What is being asked: Set down every entry again word for word, please, but skip the pictures.

Extracted data:

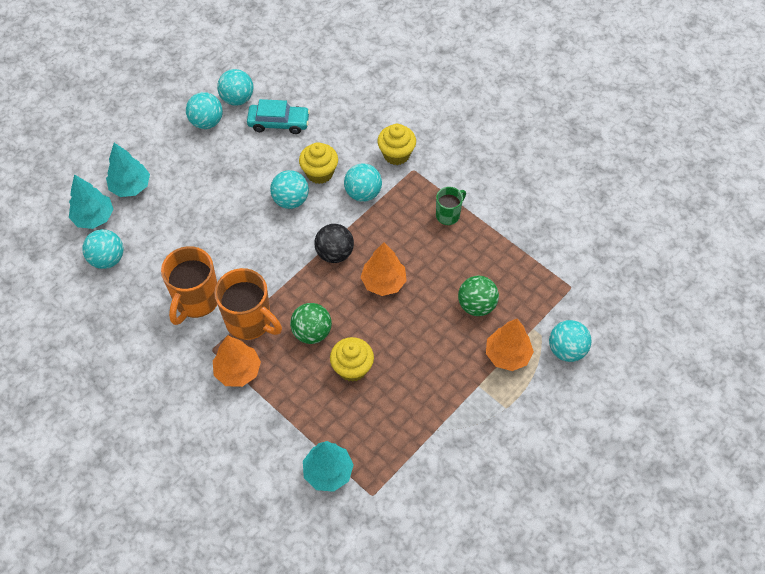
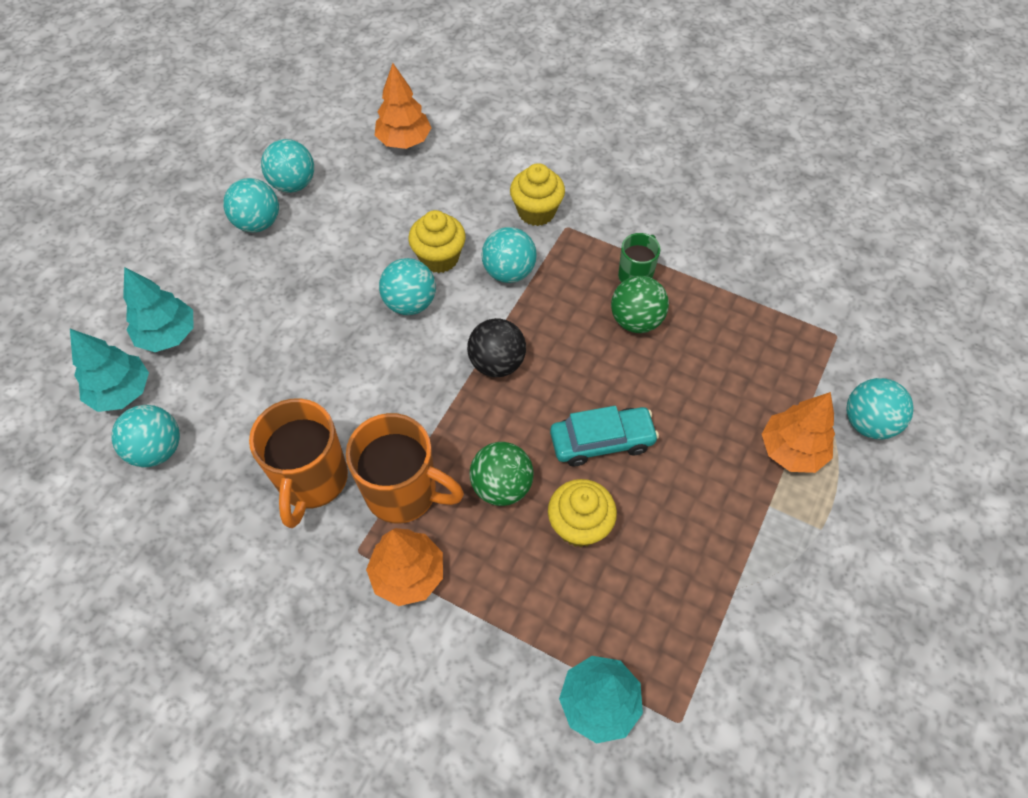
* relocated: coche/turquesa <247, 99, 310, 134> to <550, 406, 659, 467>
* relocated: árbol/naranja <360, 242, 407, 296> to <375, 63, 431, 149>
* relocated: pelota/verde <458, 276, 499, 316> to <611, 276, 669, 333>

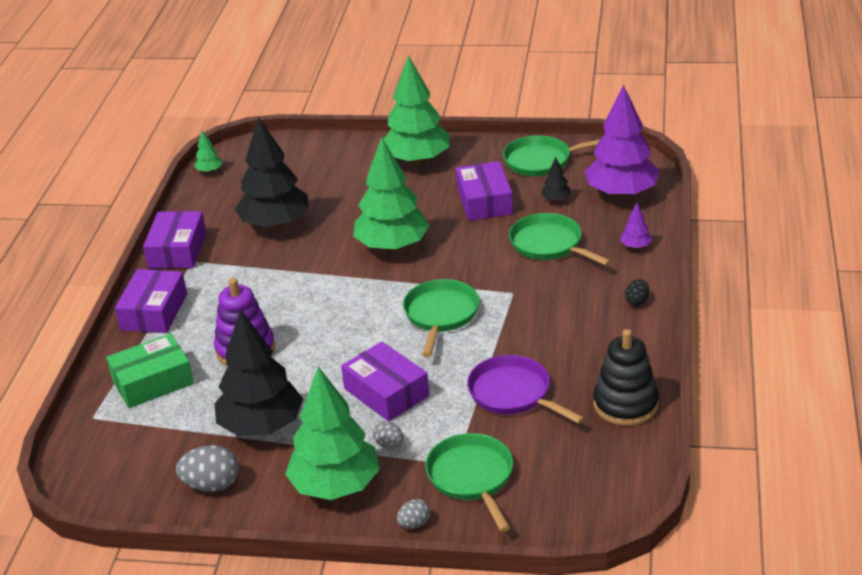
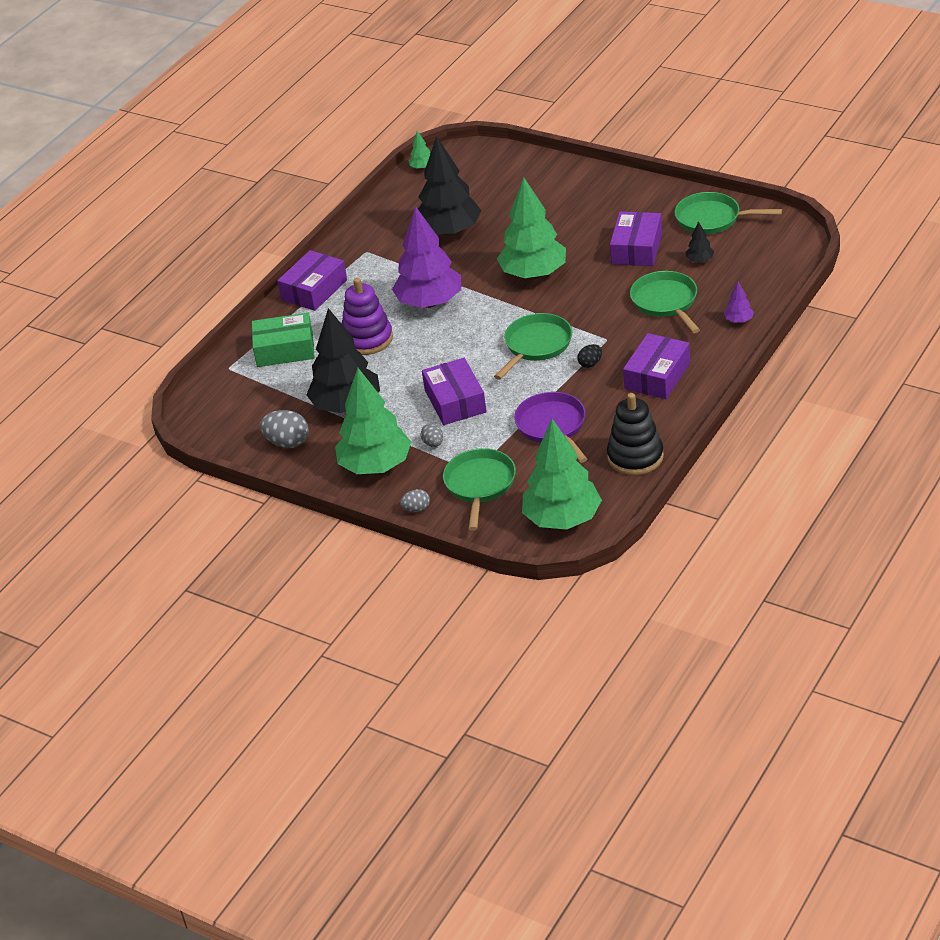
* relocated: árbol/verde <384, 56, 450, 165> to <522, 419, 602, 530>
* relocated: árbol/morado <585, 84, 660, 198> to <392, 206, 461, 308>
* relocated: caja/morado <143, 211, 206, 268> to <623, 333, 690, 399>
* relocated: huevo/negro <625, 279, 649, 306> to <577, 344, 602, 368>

Solution for this task:
* relocated: coche/turquesa <247, 99, 310, 134> to <550, 406, 659, 467>
* relocated: árbol/naranja <360, 242, 407, 296> to <375, 63, 431, 149>
* relocated: pelota/verde <458, 276, 499, 316> to <611, 276, 669, 333>

* relocated: árbol/verde <384, 56, 450, 165> to <522, 419, 602, 530>
* relocated: árbol/morado <585, 84, 660, 198> to <392, 206, 461, 308>
* relocated: caja/morado <143, 211, 206, 268> to <623, 333, 690, 399>
* relocated: huevo/negro <625, 279, 649, 306> to <577, 344, 602, 368>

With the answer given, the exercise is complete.